- Data records:
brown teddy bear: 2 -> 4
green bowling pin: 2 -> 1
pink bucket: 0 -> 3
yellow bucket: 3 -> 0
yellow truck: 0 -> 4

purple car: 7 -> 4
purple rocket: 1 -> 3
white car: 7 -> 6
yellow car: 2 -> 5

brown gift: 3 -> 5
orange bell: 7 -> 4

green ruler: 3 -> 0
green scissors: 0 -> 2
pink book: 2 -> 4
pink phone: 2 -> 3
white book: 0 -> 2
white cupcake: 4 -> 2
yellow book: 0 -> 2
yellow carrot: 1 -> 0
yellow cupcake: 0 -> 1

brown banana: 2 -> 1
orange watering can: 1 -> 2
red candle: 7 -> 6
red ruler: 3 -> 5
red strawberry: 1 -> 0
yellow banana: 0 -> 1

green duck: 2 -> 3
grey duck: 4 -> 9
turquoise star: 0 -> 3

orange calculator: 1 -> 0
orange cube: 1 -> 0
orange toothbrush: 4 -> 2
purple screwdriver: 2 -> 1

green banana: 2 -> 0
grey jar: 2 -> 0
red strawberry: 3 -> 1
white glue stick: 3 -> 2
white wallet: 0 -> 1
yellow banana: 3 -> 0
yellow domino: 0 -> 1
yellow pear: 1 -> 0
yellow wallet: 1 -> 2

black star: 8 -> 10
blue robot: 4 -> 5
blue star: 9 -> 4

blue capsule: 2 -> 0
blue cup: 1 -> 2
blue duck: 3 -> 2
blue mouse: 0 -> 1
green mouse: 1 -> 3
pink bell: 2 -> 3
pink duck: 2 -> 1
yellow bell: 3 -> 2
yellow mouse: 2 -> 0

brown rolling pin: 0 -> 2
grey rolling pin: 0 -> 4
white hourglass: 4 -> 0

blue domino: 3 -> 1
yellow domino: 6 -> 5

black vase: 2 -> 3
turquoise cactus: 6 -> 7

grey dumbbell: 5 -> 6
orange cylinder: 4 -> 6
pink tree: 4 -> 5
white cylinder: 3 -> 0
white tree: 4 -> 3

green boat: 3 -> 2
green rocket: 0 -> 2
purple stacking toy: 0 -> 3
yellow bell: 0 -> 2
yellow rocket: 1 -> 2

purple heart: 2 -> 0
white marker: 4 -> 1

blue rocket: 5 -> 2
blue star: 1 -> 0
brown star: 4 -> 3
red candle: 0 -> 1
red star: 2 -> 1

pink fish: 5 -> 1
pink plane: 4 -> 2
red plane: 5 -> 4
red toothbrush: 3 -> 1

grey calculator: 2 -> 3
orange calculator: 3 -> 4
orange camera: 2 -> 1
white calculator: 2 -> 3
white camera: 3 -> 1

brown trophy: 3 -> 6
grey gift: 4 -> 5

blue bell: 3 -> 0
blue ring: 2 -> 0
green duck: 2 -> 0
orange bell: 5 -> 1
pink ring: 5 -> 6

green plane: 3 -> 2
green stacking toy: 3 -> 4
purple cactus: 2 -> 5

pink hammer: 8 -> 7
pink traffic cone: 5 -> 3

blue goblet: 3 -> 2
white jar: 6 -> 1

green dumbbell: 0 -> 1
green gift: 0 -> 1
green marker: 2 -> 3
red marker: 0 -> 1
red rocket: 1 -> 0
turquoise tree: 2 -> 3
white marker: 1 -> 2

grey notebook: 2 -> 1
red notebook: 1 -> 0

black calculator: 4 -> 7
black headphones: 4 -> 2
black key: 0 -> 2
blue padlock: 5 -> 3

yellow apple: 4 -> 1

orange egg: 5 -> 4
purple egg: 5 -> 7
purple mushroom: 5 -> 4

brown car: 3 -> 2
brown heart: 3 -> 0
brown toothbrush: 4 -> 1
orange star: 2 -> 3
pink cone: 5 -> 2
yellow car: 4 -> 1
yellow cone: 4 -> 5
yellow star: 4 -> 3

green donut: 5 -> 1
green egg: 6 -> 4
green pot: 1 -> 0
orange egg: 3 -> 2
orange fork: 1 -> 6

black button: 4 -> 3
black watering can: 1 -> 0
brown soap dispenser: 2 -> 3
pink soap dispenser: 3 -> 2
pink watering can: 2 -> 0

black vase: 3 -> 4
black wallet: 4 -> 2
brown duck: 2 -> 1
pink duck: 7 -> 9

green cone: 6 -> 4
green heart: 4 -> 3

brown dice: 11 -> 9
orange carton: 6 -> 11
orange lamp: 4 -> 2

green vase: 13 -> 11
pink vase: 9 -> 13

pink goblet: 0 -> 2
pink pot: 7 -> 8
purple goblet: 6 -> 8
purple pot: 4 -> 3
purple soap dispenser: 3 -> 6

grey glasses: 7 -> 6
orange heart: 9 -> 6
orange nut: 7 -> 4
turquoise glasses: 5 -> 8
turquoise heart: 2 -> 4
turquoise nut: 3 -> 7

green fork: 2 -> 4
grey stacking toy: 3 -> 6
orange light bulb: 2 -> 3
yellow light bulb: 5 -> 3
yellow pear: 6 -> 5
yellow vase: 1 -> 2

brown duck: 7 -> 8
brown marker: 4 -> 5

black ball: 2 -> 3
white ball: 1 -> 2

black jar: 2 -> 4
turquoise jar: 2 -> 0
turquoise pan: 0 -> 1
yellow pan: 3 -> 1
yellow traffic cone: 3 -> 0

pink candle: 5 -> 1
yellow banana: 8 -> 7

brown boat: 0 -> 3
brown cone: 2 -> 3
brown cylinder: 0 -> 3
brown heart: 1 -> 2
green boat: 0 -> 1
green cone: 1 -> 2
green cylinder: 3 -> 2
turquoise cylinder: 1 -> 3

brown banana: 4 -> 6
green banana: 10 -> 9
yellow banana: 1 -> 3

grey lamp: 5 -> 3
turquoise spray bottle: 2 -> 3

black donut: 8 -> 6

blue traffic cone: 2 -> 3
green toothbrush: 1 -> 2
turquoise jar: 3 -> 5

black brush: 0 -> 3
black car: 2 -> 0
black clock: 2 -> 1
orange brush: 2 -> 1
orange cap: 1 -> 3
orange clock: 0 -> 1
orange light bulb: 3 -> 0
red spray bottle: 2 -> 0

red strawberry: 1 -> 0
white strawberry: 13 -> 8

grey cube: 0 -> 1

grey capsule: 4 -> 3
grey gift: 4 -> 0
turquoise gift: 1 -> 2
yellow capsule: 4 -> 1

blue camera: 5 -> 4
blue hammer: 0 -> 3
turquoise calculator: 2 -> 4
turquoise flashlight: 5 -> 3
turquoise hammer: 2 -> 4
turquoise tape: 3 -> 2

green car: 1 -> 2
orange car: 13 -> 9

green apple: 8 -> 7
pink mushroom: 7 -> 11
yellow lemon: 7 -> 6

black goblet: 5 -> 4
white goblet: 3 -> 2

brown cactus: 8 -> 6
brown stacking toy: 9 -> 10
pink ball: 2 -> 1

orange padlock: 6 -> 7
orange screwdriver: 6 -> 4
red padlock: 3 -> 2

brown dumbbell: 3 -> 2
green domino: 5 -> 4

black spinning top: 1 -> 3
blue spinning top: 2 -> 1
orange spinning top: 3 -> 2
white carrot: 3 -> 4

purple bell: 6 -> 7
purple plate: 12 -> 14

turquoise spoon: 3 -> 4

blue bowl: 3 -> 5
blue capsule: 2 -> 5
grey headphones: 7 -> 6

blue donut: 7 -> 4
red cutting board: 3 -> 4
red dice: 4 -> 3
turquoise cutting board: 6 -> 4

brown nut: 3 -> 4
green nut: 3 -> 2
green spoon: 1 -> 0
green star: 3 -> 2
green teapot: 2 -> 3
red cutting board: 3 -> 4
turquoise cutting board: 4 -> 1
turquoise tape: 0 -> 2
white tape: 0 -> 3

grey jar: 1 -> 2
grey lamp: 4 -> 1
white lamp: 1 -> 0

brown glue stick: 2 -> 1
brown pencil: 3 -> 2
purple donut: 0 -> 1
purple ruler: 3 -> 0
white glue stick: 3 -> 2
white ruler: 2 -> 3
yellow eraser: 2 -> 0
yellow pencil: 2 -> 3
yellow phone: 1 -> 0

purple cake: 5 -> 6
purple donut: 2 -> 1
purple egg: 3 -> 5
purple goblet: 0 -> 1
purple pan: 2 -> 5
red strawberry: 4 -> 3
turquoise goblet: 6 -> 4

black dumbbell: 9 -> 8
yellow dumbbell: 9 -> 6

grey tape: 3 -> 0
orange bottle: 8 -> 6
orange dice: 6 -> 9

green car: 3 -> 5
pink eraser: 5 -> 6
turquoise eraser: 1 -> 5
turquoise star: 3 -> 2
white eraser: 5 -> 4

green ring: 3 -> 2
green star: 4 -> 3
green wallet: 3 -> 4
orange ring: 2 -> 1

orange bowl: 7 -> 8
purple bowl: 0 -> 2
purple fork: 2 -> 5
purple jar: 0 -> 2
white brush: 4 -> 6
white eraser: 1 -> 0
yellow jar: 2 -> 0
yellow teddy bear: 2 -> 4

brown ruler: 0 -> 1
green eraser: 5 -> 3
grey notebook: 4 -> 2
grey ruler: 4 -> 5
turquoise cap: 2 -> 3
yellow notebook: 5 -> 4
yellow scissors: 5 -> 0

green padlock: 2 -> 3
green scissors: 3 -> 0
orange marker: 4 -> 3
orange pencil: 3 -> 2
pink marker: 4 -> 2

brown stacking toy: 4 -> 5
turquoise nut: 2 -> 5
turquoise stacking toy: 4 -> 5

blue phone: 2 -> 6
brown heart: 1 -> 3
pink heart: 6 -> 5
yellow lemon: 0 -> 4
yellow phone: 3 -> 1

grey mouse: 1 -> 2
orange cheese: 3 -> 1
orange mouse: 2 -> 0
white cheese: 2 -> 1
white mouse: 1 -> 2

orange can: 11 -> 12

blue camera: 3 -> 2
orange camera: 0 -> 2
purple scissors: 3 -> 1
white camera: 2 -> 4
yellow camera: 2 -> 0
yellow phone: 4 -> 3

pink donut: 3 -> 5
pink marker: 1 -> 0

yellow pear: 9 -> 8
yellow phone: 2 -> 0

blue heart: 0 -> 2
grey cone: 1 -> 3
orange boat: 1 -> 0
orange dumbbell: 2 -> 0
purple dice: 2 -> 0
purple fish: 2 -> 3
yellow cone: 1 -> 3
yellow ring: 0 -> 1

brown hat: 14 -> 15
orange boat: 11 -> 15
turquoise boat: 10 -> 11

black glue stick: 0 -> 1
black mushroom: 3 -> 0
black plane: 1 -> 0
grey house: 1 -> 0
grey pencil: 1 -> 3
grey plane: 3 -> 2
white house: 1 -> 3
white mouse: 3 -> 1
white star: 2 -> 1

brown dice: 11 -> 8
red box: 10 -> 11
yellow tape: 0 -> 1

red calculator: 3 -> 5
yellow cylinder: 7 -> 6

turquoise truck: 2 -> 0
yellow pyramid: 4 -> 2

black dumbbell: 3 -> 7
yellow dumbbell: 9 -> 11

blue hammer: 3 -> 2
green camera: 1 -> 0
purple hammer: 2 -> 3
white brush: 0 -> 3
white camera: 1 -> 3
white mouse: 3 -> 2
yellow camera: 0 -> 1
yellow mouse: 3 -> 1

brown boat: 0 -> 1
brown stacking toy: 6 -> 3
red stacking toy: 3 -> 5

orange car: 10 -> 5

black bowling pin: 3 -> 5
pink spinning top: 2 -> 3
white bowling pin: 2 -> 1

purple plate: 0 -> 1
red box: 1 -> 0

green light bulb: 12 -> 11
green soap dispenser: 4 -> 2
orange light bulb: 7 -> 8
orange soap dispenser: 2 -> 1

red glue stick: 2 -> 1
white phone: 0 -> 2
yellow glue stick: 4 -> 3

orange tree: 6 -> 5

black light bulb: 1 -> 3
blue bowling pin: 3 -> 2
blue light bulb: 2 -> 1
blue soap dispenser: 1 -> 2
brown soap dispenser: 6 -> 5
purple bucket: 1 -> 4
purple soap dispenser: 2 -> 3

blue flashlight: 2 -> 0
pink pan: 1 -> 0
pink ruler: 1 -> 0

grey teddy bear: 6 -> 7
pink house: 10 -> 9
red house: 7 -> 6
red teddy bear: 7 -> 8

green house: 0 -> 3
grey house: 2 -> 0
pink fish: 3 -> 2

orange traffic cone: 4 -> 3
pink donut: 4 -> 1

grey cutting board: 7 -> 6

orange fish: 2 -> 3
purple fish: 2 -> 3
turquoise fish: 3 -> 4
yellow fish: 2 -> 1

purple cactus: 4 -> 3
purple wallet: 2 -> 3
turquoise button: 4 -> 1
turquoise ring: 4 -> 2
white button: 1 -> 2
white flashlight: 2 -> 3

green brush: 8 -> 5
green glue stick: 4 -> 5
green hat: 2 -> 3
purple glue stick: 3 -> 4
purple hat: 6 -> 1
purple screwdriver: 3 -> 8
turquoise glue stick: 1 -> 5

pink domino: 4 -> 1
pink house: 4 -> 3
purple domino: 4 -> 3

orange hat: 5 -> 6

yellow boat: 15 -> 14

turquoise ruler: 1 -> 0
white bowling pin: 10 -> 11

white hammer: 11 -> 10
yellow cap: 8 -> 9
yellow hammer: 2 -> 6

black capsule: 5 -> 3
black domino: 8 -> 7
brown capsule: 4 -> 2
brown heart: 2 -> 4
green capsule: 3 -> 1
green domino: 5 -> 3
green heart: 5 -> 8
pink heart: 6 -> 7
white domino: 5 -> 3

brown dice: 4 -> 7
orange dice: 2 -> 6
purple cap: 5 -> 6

- Work task: Where the listing above reaches the line that contains "brown dice: 11 -> 8", start retyping, and finish with the line that contains "yellow mouse: 3 -> 1"; reproduce those lines exactly and no others.

- Solution to this problem:
brown dice: 11 -> 8
red box: 10 -> 11
yellow tape: 0 -> 1

red calculator: 3 -> 5
yellow cylinder: 7 -> 6

turquoise truck: 2 -> 0
yellow pyramid: 4 -> 2

black dumbbell: 3 -> 7
yellow dumbbell: 9 -> 11

blue hammer: 3 -> 2
green camera: 1 -> 0
purple hammer: 2 -> 3
white brush: 0 -> 3
white camera: 1 -> 3
white mouse: 3 -> 2
yellow camera: 0 -> 1
yellow mouse: 3 -> 1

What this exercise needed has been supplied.